§ **EXERCISE BRIEF**
Leave out the pictures and copy the remaining records exactly.

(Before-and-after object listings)

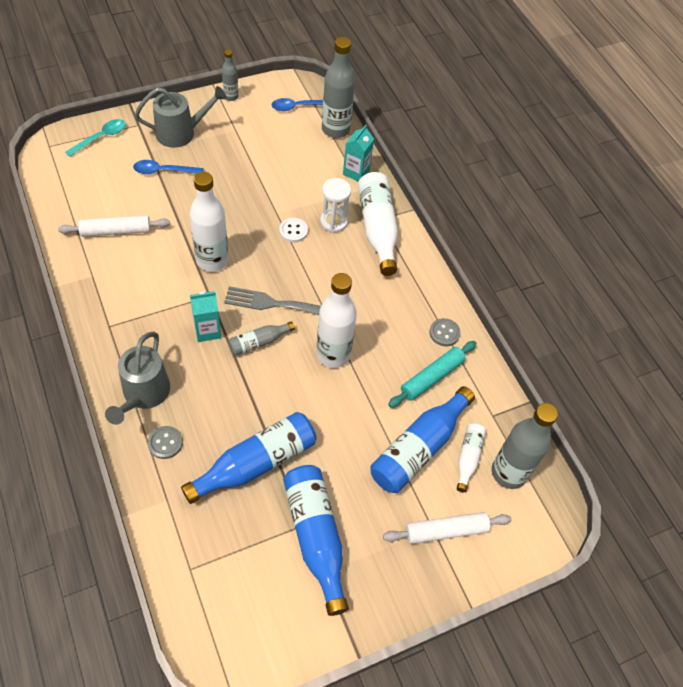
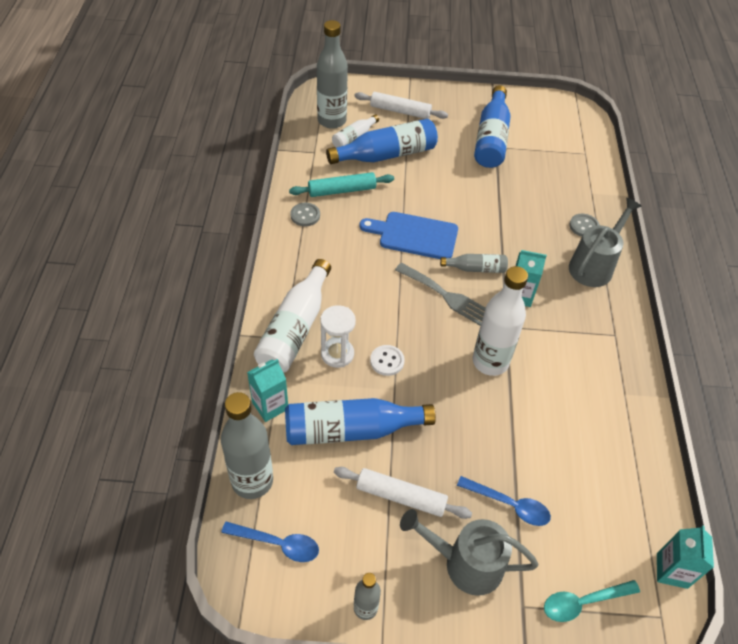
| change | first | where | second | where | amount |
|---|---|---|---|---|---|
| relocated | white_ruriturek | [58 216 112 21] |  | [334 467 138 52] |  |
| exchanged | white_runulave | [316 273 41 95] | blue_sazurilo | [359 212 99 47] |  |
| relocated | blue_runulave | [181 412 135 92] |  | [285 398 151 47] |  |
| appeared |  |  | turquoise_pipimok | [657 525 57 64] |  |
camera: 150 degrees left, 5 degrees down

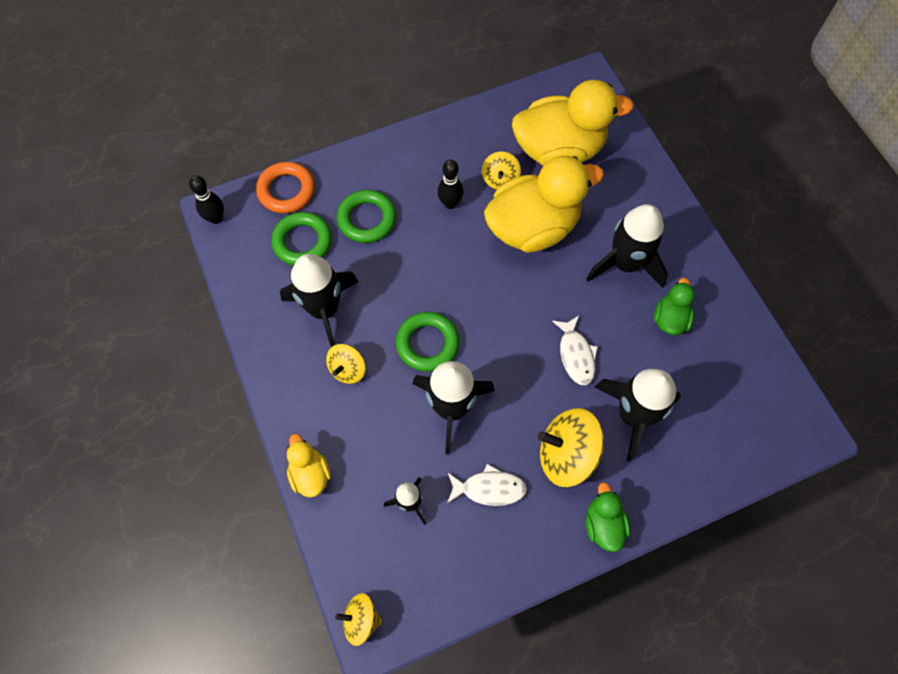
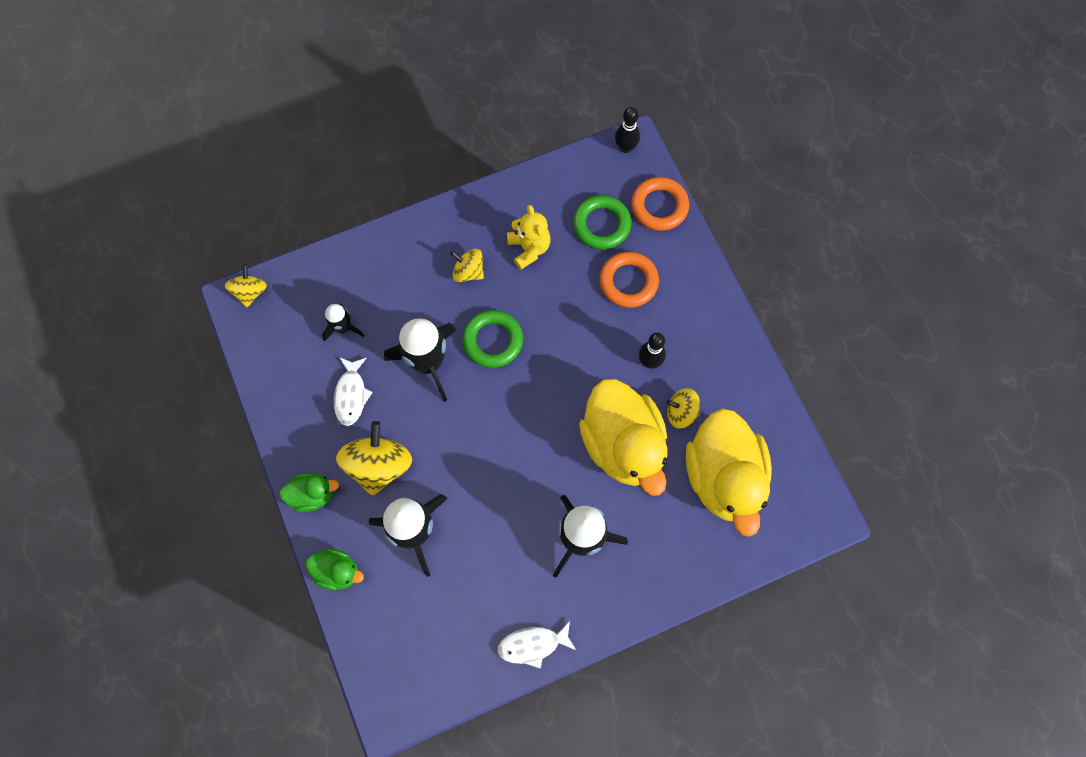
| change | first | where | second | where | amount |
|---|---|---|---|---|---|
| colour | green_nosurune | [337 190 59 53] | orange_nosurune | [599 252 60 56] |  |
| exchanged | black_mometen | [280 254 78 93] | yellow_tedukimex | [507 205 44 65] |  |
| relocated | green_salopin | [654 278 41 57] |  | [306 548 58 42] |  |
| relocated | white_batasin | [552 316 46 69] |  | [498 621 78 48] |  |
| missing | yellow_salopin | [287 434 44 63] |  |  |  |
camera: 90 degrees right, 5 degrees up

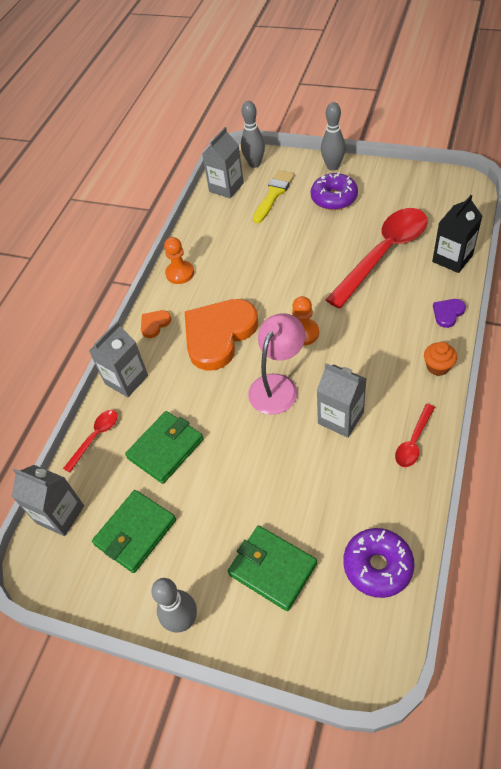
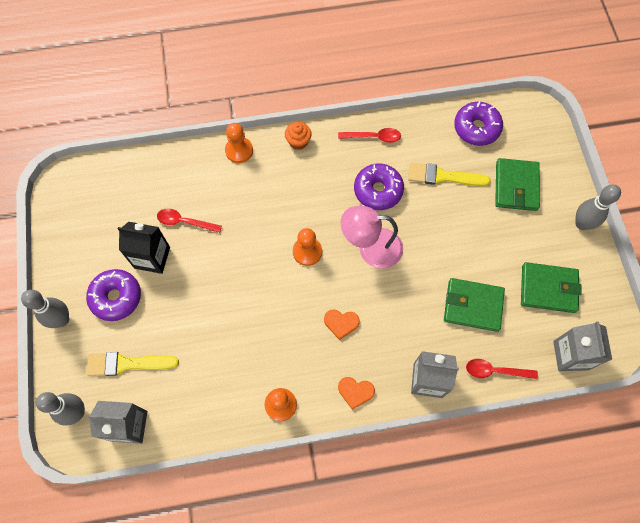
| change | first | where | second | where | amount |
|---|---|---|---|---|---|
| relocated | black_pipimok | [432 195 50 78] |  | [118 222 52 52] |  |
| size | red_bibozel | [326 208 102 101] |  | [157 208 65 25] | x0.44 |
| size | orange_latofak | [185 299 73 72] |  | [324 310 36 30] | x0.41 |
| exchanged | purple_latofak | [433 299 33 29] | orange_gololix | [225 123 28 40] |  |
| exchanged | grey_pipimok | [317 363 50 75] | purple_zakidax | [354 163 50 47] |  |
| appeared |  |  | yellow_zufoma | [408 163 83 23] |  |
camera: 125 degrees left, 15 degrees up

§ **WRITTEN ANSWER**
| change | first | where | second | where | amount |
|---|---|---|---|---|---|
| relocated | white_ruriturek | [58 216 112 21] |  | [334 467 138 52] |  |
| exchanged | white_runulave | [316 273 41 95] | blue_sazurilo | [359 212 99 47] |  |
| relocated | blue_runulave | [181 412 135 92] |  | [285 398 151 47] |  |
| appeared |  |  | turquoise_pipimok | [657 525 57 64] |  |
camera: 150 degrees left, 5 degrees down

| change | first | where | second | where | amount |
|---|---|---|---|---|---|
| colour | green_nosurune | [337 190 59 53] | orange_nosurune | [599 252 60 56] |  |
| exchanged | black_mometen | [280 254 78 93] | yellow_tedukimex | [507 205 44 65] |  |
| relocated | green_salopin | [654 278 41 57] |  | [306 548 58 42] |  |
| relocated | white_batasin | [552 316 46 69] |  | [498 621 78 48] |  |
| missing | yellow_salopin | [287 434 44 63] |  |  |  |
camera: 90 degrees right, 5 degrees up

| change | first | where | second | where | amount |
|---|---|---|---|---|---|
| relocated | black_pipimok | [432 195 50 78] |  | [118 222 52 52] |  |
| size | red_bibozel | [326 208 102 101] |  | [157 208 65 25] | x0.44 |
| size | orange_latofak | [185 299 73 72] |  | [324 310 36 30] | x0.41 |
| exchanged | purple_latofak | [433 299 33 29] | orange_gololix | [225 123 28 40] |  |
| exchanged | grey_pipimok | [317 363 50 75] | purple_zakidax | [354 163 50 47] |  |
| appeared |  |  | yellow_zufoma | [408 163 83 23] |  |
camera: 125 degrees left, 15 degrees up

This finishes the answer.